* _AIM OF THE EXERCISE_: Starting with the line where "(284, 412) = (209, 318): none" appears, print every line through the end of the entries below exactly as it stands, and leave out the pictures.

* _RECORDS TO PROCESS_:
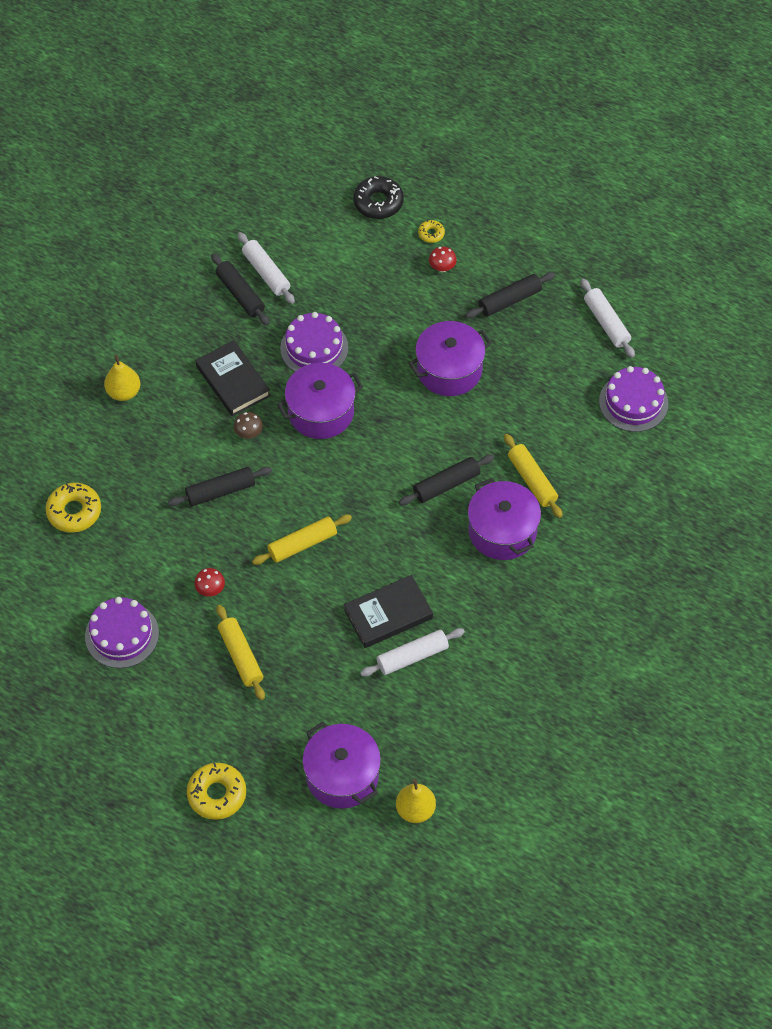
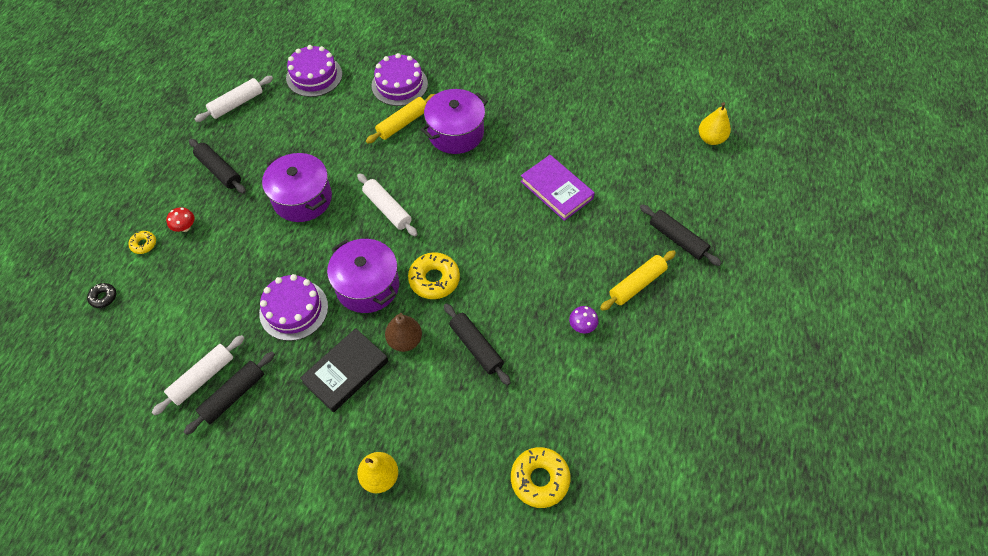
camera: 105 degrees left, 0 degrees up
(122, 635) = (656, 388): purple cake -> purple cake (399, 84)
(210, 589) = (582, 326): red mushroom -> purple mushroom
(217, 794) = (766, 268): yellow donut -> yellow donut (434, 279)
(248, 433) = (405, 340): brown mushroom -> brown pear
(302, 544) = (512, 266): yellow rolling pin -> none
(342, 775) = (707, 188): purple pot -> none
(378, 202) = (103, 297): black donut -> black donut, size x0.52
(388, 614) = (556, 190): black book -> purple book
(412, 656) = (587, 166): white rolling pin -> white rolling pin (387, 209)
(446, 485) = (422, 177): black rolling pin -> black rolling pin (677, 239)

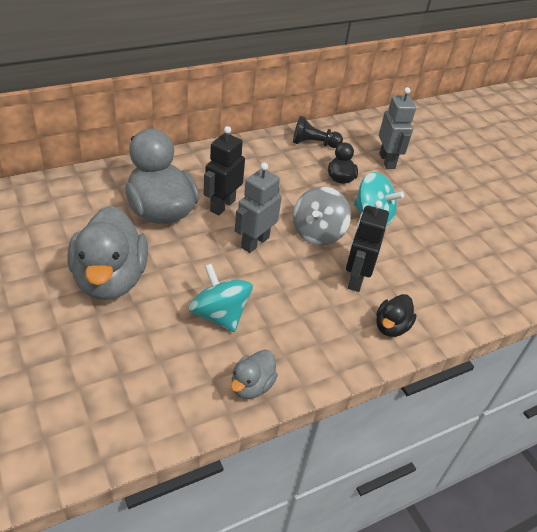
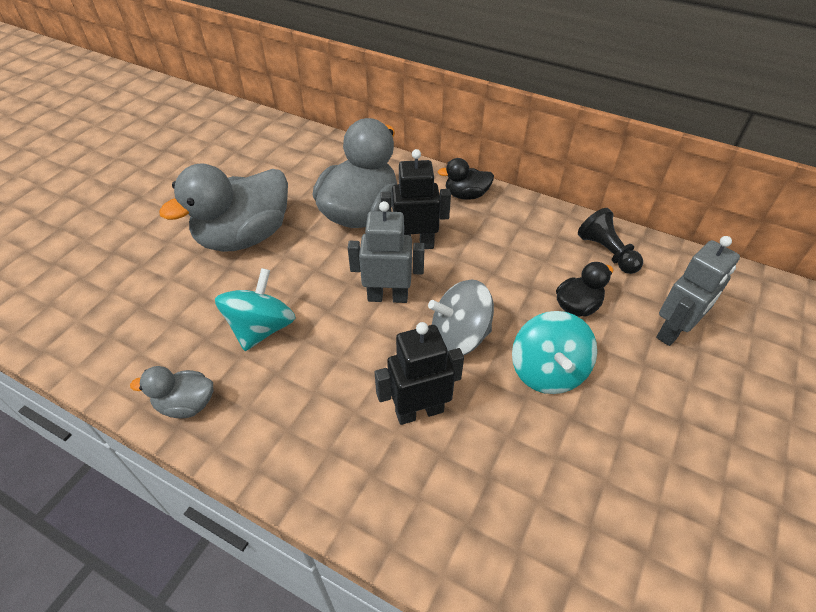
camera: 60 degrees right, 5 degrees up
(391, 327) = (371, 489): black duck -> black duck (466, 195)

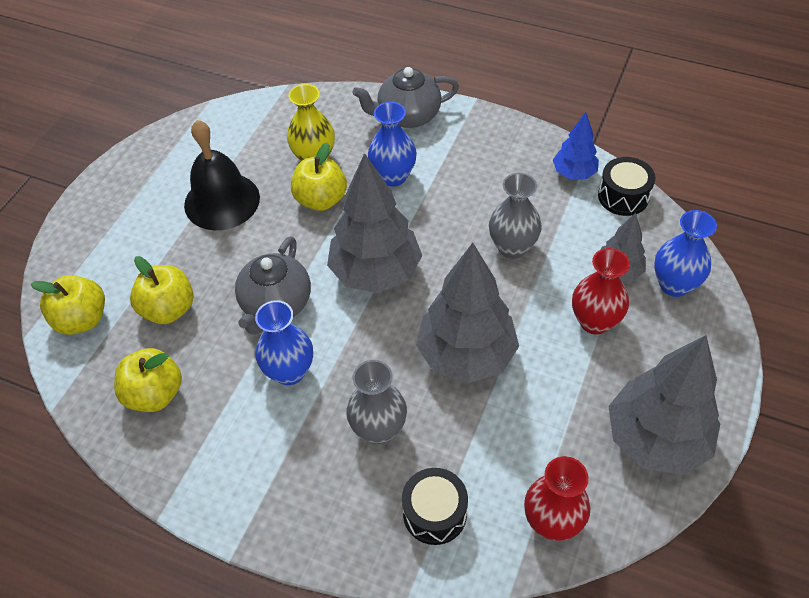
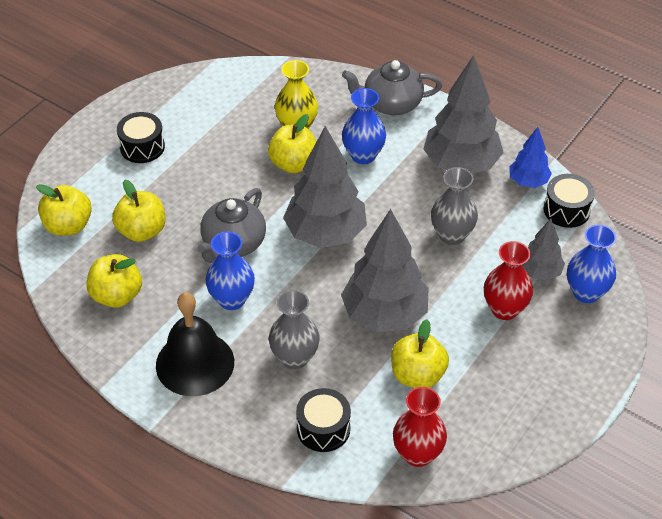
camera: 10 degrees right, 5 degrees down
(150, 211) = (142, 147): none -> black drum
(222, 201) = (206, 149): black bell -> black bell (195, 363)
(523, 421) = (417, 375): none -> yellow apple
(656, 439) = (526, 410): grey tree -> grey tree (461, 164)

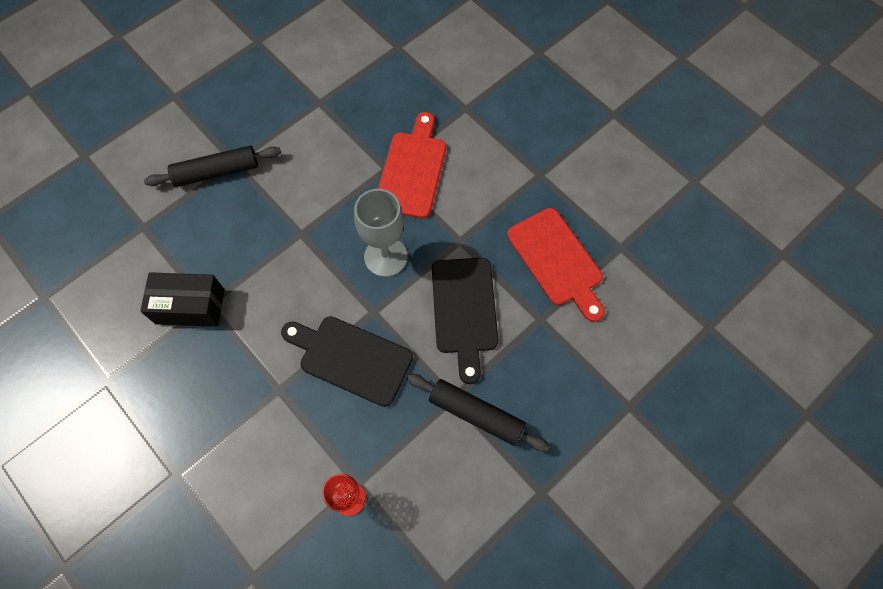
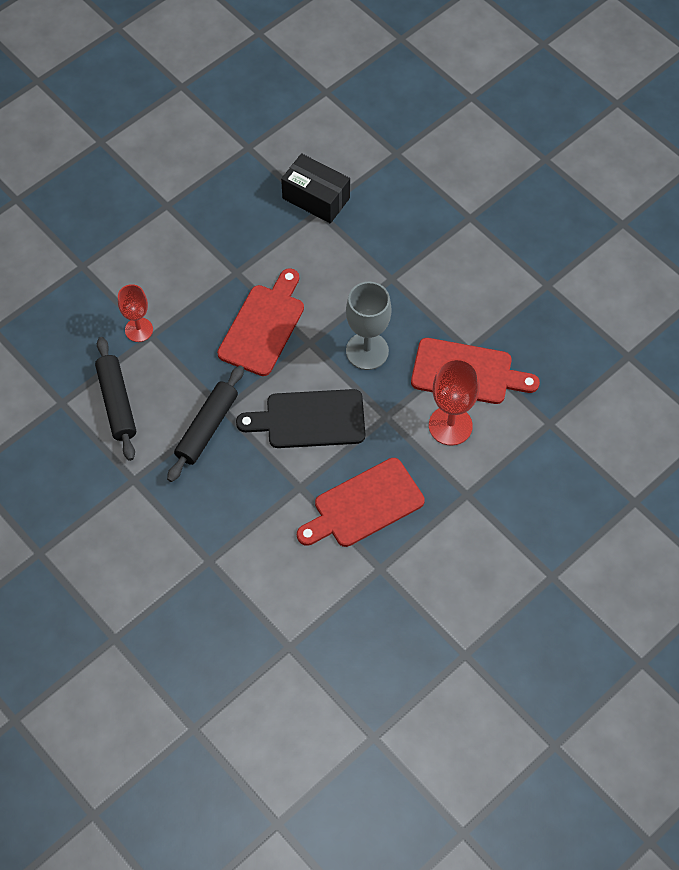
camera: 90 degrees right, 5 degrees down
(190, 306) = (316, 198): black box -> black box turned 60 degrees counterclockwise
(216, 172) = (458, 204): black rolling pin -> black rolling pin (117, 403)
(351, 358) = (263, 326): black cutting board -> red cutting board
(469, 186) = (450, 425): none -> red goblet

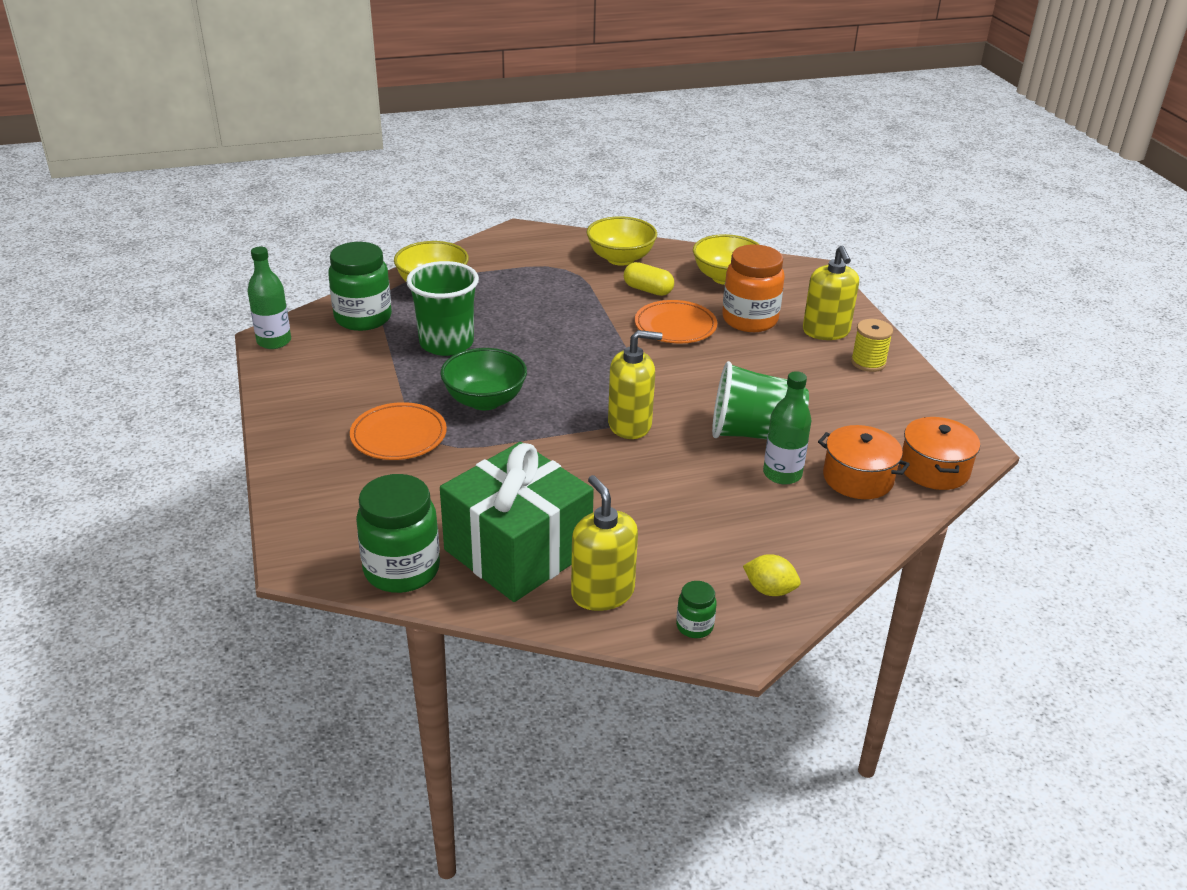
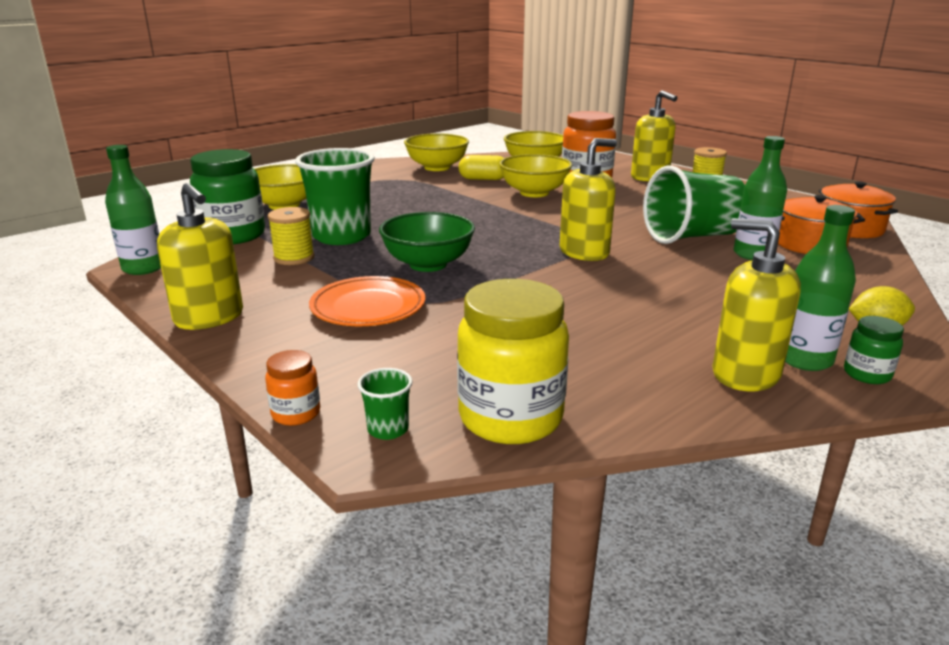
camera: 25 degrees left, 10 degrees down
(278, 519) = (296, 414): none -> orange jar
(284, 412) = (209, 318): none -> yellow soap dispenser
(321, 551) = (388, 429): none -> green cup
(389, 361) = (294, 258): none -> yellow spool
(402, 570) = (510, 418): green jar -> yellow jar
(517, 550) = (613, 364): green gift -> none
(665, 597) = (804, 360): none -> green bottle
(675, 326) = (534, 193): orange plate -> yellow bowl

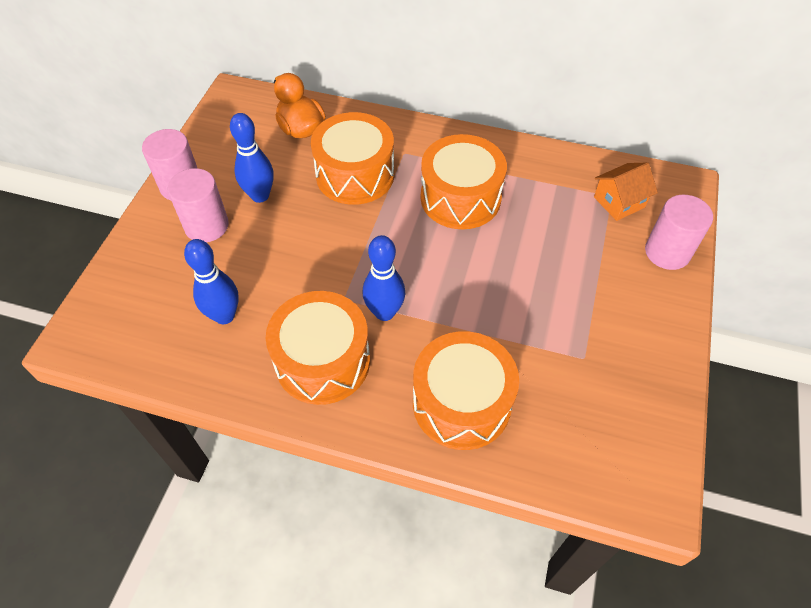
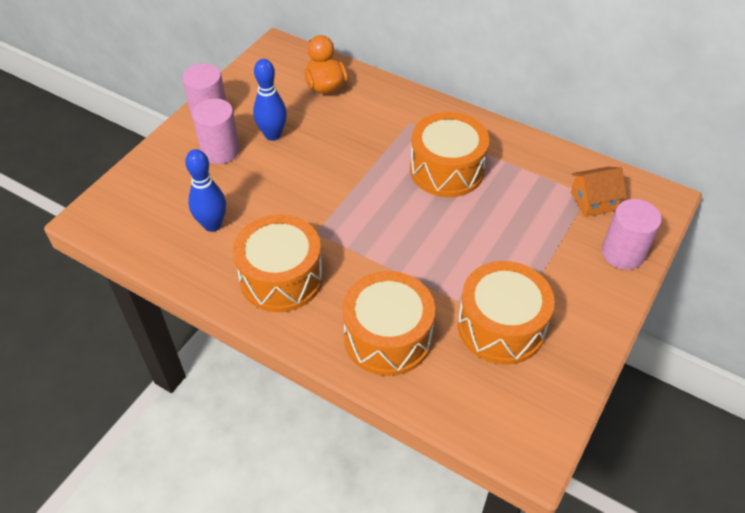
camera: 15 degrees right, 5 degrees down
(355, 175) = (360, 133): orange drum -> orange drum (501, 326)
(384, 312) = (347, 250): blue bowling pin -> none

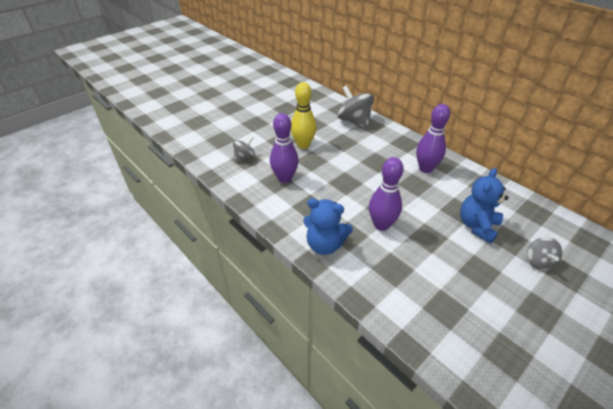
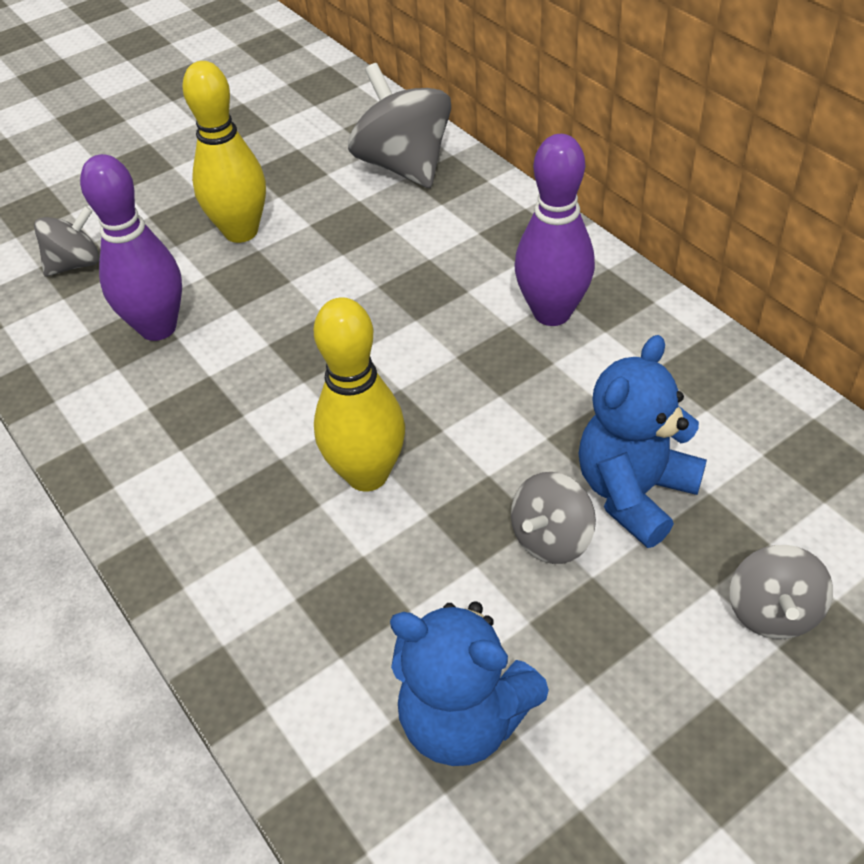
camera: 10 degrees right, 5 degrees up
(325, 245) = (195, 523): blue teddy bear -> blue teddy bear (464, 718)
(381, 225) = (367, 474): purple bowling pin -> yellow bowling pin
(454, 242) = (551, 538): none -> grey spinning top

* _OUTPUT BELOW_:
(284, 412) = (209, 318): none -> yellow soap dispenser
(321, 551) = (388, 429): none -> green cup
(389, 361) = (294, 258): none -> yellow spool
(402, 570) = (510, 418): green jar -> yellow jar
(517, 550) = (613, 364): green gift -> none
(665, 597) = (804, 360): none -> green bottle
(675, 326) = (534, 193): orange plate -> yellow bowl

camera: 15 degrees right, 5 degrees down
(355, 175) = (360, 133): orange drum -> orange drum (501, 326)
(384, 312) = (347, 250): blue bowling pin -> none

camera: 10 degrees right, 5 degrees up
(325, 245) = (195, 523): blue teddy bear -> blue teddy bear (464, 718)
(381, 225) = (367, 474): purple bowling pin -> yellow bowling pin
(454, 242) = (551, 538): none -> grey spinning top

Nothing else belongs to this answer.